═══ Material shown ═══
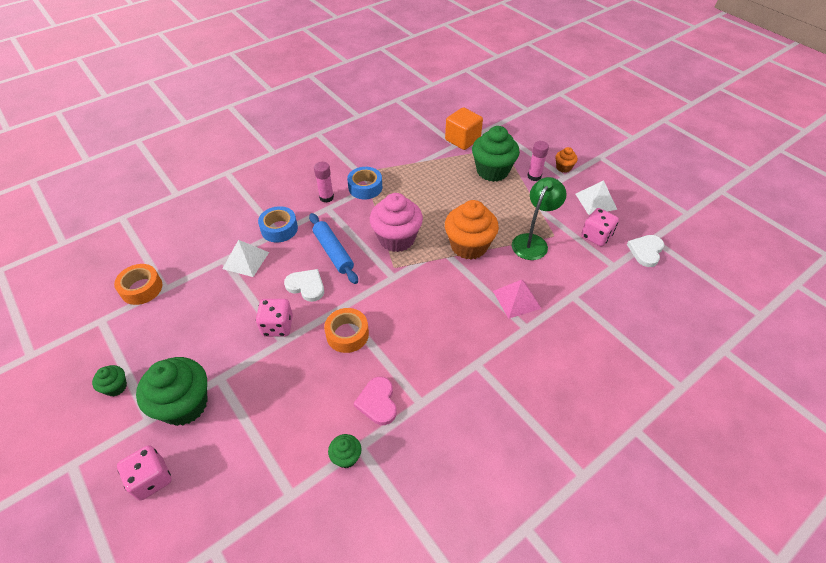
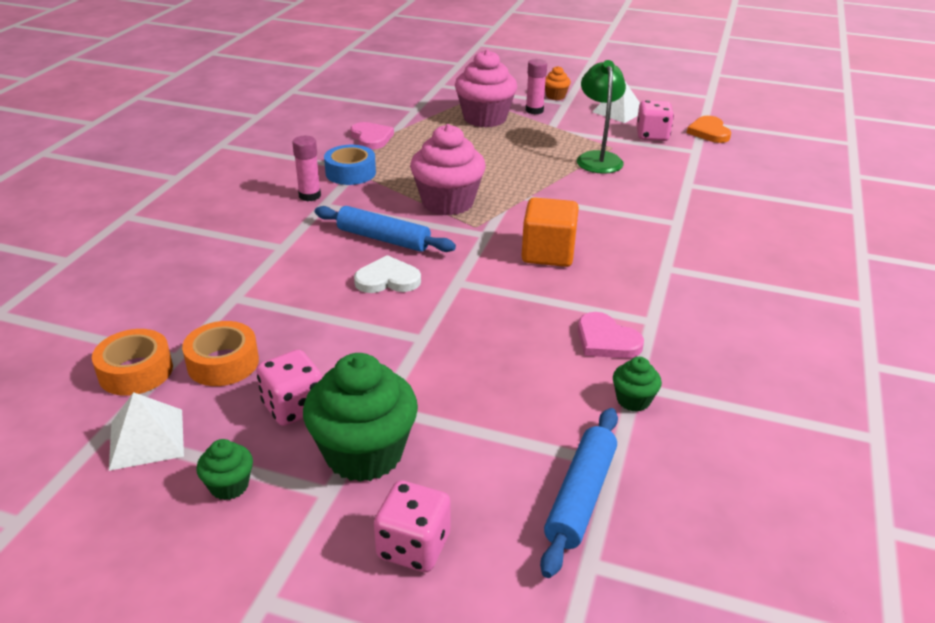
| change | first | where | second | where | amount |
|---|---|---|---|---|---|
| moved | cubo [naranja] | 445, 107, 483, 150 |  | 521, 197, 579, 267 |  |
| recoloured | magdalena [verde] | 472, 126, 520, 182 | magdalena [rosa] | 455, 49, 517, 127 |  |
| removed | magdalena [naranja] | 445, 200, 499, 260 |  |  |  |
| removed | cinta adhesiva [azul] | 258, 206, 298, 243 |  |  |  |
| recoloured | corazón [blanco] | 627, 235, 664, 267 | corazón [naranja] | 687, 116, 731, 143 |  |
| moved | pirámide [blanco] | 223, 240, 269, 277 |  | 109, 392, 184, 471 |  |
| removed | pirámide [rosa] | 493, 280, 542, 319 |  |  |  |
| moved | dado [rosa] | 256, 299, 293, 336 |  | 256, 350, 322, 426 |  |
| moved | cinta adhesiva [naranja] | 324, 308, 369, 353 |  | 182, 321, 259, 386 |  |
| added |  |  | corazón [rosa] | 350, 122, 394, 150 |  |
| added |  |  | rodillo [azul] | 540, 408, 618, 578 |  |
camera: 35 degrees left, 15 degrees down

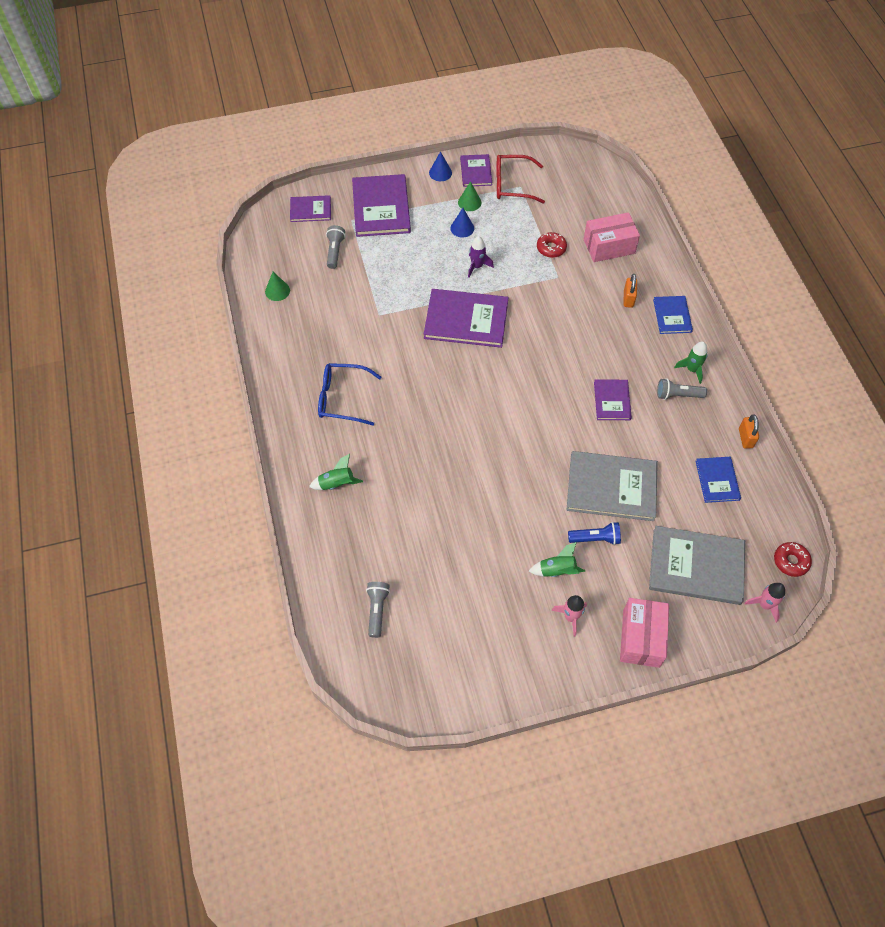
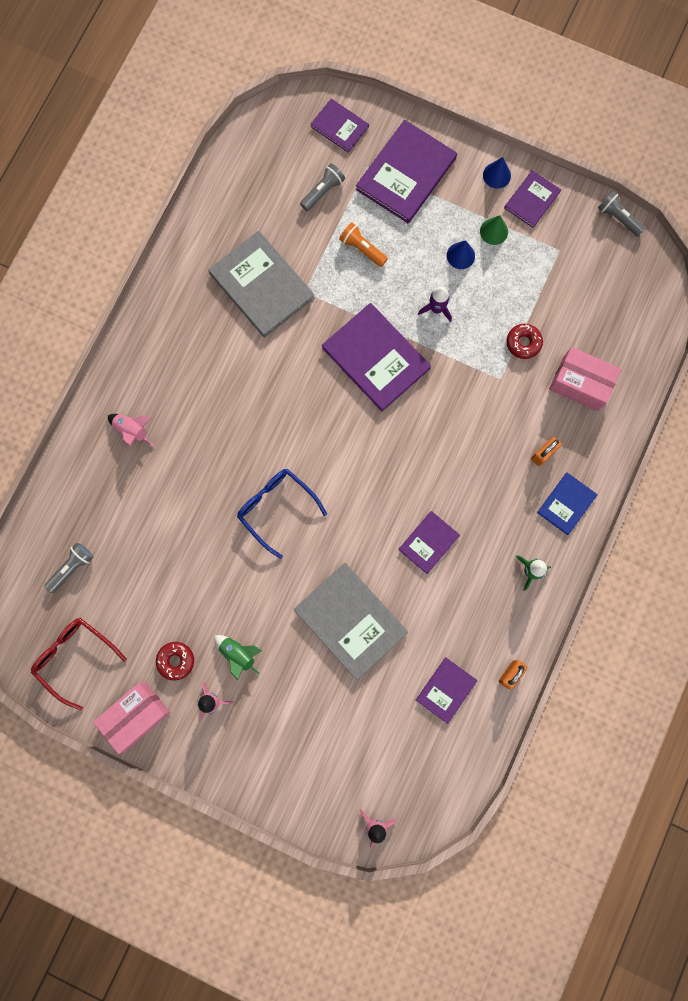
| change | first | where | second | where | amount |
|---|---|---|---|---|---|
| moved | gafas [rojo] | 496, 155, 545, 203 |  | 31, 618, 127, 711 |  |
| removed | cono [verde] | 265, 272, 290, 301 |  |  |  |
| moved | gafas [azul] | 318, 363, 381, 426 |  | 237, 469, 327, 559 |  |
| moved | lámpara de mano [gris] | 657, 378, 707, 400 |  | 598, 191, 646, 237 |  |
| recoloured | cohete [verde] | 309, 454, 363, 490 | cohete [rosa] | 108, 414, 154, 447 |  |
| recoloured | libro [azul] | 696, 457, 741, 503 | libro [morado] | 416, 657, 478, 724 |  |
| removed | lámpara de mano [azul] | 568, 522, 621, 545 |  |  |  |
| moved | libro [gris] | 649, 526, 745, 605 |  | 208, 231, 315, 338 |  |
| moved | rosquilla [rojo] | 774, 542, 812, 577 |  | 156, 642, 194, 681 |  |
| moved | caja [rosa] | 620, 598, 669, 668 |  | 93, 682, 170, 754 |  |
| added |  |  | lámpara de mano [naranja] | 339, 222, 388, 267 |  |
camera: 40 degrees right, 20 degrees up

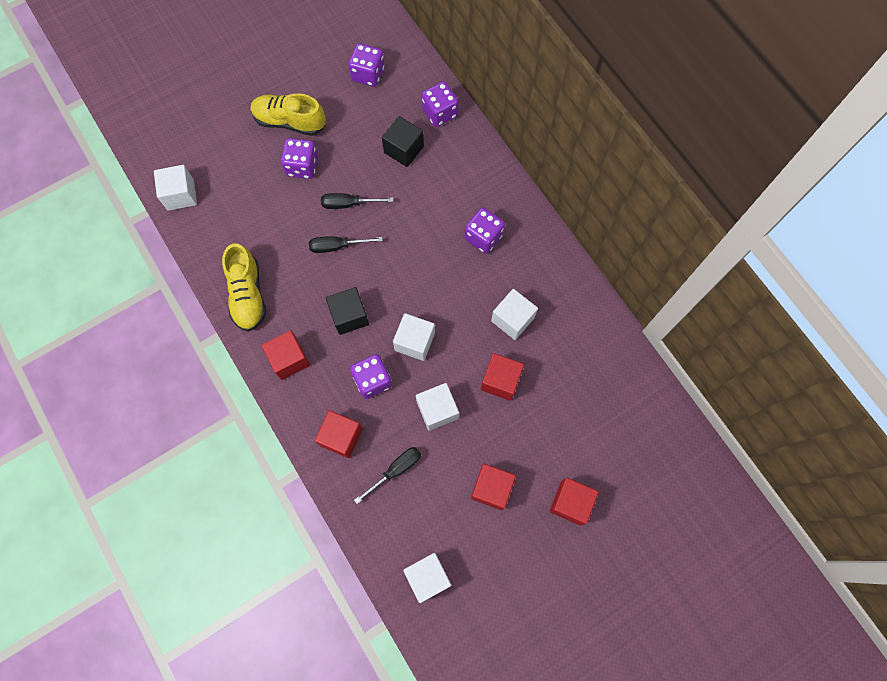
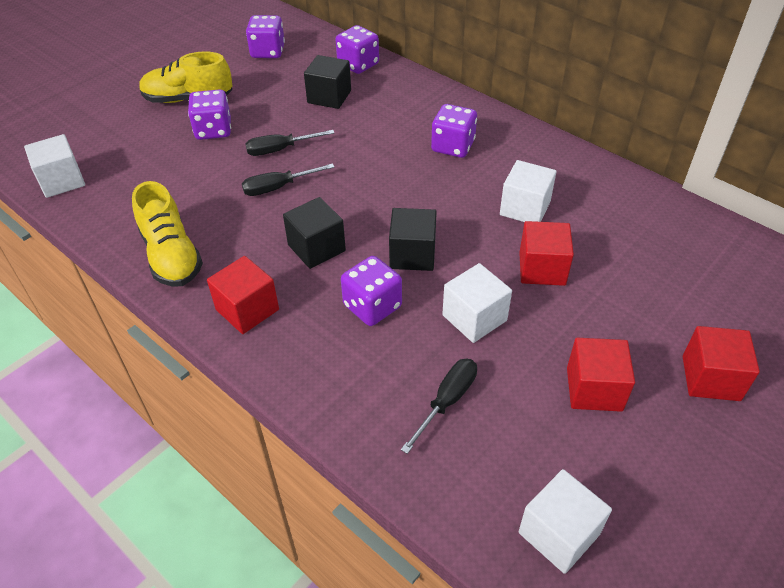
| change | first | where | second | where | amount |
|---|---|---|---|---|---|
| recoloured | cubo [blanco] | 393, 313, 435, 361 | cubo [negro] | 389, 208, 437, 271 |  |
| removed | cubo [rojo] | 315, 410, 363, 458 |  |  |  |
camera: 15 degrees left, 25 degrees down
═══
Work request ▸ Copy out the preceding entries without a single change, leaving out the pictures.

Result below ▸
| change | first | where | second | where | amount |
|---|---|---|---|---|---|
| moved | cubo [naranja] | 445, 107, 483, 150 |  | 521, 197, 579, 267 |  |
| recoloured | magdalena [verde] | 472, 126, 520, 182 | magdalena [rosa] | 455, 49, 517, 127 |  |
| removed | magdalena [naranja] | 445, 200, 499, 260 |  |  |  |
| removed | cinta adhesiva [azul] | 258, 206, 298, 243 |  |  |  |
| recoloured | corazón [blanco] | 627, 235, 664, 267 | corazón [naranja] | 687, 116, 731, 143 |  |
| moved | pirámide [blanco] | 223, 240, 269, 277 |  | 109, 392, 184, 471 |  |
| removed | pirámide [rosa] | 493, 280, 542, 319 |  |  |  |
| moved | dado [rosa] | 256, 299, 293, 336 |  | 256, 350, 322, 426 |  |
| moved | cinta adhesiva [naranja] | 324, 308, 369, 353 |  | 182, 321, 259, 386 |  |
| added |  |  | corazón [rosa] | 350, 122, 394, 150 |  |
| added |  |  | rodillo [azul] | 540, 408, 618, 578 |  |
camera: 35 degrees left, 15 degrees down

| change | first | where | second | where | amount |
|---|---|---|---|---|---|
| moved | gafas [rojo] | 496, 155, 545, 203 |  | 31, 618, 127, 711 |  |
| removed | cono [verde] | 265, 272, 290, 301 |  |  |  |
| moved | gafas [azul] | 318, 363, 381, 426 |  | 237, 469, 327, 559 |  |
| moved | lámpara de mano [gris] | 657, 378, 707, 400 |  | 598, 191, 646, 237 |  |
| recoloured | cohete [verde] | 309, 454, 363, 490 | cohete [rosa] | 108, 414, 154, 447 |  |
| recoloured | libro [azul] | 696, 457, 741, 503 | libro [morado] | 416, 657, 478, 724 |  |
| removed | lámpara de mano [azul] | 568, 522, 621, 545 |  |  |  |
| moved | libro [gris] | 649, 526, 745, 605 |  | 208, 231, 315, 338 |  |
| moved | rosquilla [rojo] | 774, 542, 812, 577 |  | 156, 642, 194, 681 |  |
| moved | caja [rosa] | 620, 598, 669, 668 |  | 93, 682, 170, 754 |  |
| added |  |  | lámpara de mano [naranja] | 339, 222, 388, 267 |  |
camera: 40 degrees right, 20 degrees up

| change | first | where | second | where | amount |
|---|---|---|---|---|---|
| recoloured | cubo [blanco] | 393, 313, 435, 361 | cubo [negro] | 389, 208, 437, 271 |  |
| removed | cubo [rojo] | 315, 410, 363, 458 |  |  |  |
camera: 15 degrees left, 25 degrees down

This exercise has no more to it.